| TASK |
Return exactly the span of lines in the following data that opens with the line containing "pink toothbrush: 5 -> 0" and closes with the line containing "grey rocket: 3 -> 2". Include nothing else.
================================
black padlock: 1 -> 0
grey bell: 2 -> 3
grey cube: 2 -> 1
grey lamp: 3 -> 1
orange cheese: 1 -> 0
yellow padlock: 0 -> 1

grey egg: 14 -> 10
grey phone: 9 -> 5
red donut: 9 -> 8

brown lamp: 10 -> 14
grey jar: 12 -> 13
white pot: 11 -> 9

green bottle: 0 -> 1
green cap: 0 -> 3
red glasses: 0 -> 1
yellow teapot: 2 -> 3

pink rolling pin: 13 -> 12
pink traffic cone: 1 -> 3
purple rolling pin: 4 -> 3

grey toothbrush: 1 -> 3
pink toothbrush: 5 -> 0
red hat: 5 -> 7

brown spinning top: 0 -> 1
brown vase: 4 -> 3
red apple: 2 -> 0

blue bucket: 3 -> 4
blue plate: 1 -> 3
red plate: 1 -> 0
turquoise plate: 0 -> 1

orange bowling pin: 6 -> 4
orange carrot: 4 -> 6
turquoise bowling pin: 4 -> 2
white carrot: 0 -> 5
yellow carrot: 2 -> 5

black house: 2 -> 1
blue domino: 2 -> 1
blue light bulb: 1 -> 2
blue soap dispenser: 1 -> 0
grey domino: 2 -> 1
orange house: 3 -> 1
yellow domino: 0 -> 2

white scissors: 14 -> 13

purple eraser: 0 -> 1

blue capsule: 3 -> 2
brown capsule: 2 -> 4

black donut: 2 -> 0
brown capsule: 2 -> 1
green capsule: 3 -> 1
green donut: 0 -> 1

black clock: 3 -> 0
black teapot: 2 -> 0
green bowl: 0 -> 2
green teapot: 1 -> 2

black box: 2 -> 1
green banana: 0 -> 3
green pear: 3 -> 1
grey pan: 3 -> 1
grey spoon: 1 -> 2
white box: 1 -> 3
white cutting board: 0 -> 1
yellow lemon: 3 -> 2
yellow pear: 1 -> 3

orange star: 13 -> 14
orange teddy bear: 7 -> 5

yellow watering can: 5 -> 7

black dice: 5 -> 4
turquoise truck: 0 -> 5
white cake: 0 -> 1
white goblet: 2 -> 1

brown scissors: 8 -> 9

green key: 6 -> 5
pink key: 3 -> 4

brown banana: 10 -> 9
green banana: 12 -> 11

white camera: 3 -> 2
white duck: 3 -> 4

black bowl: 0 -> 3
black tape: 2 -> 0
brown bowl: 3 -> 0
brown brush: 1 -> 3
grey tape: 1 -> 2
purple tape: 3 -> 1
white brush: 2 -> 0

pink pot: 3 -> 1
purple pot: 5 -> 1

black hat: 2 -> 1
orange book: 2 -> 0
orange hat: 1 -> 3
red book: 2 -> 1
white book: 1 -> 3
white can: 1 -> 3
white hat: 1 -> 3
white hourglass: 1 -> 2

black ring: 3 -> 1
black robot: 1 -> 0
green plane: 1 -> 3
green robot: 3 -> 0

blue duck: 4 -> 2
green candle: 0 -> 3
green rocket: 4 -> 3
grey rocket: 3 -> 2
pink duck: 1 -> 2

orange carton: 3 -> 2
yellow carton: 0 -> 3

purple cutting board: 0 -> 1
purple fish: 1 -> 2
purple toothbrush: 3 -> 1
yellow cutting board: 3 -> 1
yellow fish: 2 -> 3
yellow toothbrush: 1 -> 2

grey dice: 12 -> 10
================================
| RESULT OF THIS EXERCISE |
pink toothbrush: 5 -> 0
red hat: 5 -> 7

brown spinning top: 0 -> 1
brown vase: 4 -> 3
red apple: 2 -> 0

blue bucket: 3 -> 4
blue plate: 1 -> 3
red plate: 1 -> 0
turquoise plate: 0 -> 1

orange bowling pin: 6 -> 4
orange carrot: 4 -> 6
turquoise bowling pin: 4 -> 2
white carrot: 0 -> 5
yellow carrot: 2 -> 5

black house: 2 -> 1
blue domino: 2 -> 1
blue light bulb: 1 -> 2
blue soap dispenser: 1 -> 0
grey domino: 2 -> 1
orange house: 3 -> 1
yellow domino: 0 -> 2

white scissors: 14 -> 13

purple eraser: 0 -> 1

blue capsule: 3 -> 2
brown capsule: 2 -> 4

black donut: 2 -> 0
brown capsule: 2 -> 1
green capsule: 3 -> 1
green donut: 0 -> 1

black clock: 3 -> 0
black teapot: 2 -> 0
green bowl: 0 -> 2
green teapot: 1 -> 2

black box: 2 -> 1
green banana: 0 -> 3
green pear: 3 -> 1
grey pan: 3 -> 1
grey spoon: 1 -> 2
white box: 1 -> 3
white cutting board: 0 -> 1
yellow lemon: 3 -> 2
yellow pear: 1 -> 3

orange star: 13 -> 14
orange teddy bear: 7 -> 5

yellow watering can: 5 -> 7

black dice: 5 -> 4
turquoise truck: 0 -> 5
white cake: 0 -> 1
white goblet: 2 -> 1

brown scissors: 8 -> 9

green key: 6 -> 5
pink key: 3 -> 4

brown banana: 10 -> 9
green banana: 12 -> 11

white camera: 3 -> 2
white duck: 3 -> 4

black bowl: 0 -> 3
black tape: 2 -> 0
brown bowl: 3 -> 0
brown brush: 1 -> 3
grey tape: 1 -> 2
purple tape: 3 -> 1
white brush: 2 -> 0

pink pot: 3 -> 1
purple pot: 5 -> 1

black hat: 2 -> 1
orange book: 2 -> 0
orange hat: 1 -> 3
red book: 2 -> 1
white book: 1 -> 3
white can: 1 -> 3
white hat: 1 -> 3
white hourglass: 1 -> 2

black ring: 3 -> 1
black robot: 1 -> 0
green plane: 1 -> 3
green robot: 3 -> 0

blue duck: 4 -> 2
green candle: 0 -> 3
green rocket: 4 -> 3
grey rocket: 3 -> 2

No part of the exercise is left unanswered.